### WHAT YOU WILL DO
Only one stretch of the data below is needed. Output the lines from the one with "MATRIX2 pin DIN: 4 -> A1" up to and including the one with "SONAR pin ECHO: GP10 -> GP20", exactly as they stand.

** SUPPLIED RECORDS follows **

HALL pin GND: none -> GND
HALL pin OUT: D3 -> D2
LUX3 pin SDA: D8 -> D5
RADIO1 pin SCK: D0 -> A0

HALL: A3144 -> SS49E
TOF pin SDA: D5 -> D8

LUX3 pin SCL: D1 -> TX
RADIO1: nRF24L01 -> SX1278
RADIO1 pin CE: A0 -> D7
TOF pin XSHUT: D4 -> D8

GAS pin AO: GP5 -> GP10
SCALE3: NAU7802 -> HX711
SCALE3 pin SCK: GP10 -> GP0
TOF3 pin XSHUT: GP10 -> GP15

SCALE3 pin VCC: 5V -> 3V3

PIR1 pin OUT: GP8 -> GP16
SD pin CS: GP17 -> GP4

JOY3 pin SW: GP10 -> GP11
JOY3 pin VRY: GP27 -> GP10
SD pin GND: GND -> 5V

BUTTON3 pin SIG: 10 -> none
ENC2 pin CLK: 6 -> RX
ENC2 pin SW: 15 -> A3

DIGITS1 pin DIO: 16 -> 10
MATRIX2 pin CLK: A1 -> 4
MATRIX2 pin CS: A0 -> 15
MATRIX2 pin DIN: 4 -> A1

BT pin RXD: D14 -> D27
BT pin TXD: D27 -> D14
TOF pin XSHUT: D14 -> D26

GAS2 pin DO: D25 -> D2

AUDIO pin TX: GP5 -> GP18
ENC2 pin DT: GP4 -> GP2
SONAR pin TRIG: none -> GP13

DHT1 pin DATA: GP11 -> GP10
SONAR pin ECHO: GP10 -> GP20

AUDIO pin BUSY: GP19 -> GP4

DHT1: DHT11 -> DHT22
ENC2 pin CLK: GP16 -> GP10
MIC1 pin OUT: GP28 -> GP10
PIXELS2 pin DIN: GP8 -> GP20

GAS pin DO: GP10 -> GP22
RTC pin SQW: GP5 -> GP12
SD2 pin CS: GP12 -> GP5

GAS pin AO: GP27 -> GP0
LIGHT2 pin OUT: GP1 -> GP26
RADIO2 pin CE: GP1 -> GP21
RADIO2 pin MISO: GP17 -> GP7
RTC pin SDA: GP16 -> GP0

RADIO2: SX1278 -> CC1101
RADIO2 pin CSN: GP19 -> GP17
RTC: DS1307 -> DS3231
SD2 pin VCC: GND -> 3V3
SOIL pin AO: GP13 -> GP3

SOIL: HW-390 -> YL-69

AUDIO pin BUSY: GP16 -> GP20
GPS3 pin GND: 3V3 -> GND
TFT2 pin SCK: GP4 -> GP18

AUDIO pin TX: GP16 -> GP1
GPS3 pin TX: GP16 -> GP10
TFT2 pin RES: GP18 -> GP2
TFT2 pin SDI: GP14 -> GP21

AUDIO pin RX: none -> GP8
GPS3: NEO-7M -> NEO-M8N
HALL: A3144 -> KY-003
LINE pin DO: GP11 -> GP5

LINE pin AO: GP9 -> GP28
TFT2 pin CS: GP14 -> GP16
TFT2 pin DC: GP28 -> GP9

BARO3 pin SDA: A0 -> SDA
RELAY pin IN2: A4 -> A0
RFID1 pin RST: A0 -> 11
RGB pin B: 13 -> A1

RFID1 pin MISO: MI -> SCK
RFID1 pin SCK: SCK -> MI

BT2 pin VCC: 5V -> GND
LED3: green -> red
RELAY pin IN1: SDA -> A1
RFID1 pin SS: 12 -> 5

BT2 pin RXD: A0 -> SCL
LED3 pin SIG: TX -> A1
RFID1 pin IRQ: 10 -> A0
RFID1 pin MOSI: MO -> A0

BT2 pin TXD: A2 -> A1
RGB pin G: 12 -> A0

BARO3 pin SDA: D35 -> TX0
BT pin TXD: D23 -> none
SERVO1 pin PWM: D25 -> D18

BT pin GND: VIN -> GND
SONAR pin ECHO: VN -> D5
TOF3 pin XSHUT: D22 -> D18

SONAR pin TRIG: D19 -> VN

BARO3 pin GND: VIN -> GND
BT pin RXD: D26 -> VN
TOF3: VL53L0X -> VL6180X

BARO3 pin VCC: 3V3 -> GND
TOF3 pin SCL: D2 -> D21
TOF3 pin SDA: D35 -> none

** End of SUPPLIED RECORDS **

### TASK ANSWER
MATRIX2 pin DIN: 4 -> A1

BT pin RXD: D14 -> D27
BT pin TXD: D27 -> D14
TOF pin XSHUT: D14 -> D26

GAS2 pin DO: D25 -> D2

AUDIO pin TX: GP5 -> GP18
ENC2 pin DT: GP4 -> GP2
SONAR pin TRIG: none -> GP13

DHT1 pin DATA: GP11 -> GP10
SONAR pin ECHO: GP10 -> GP20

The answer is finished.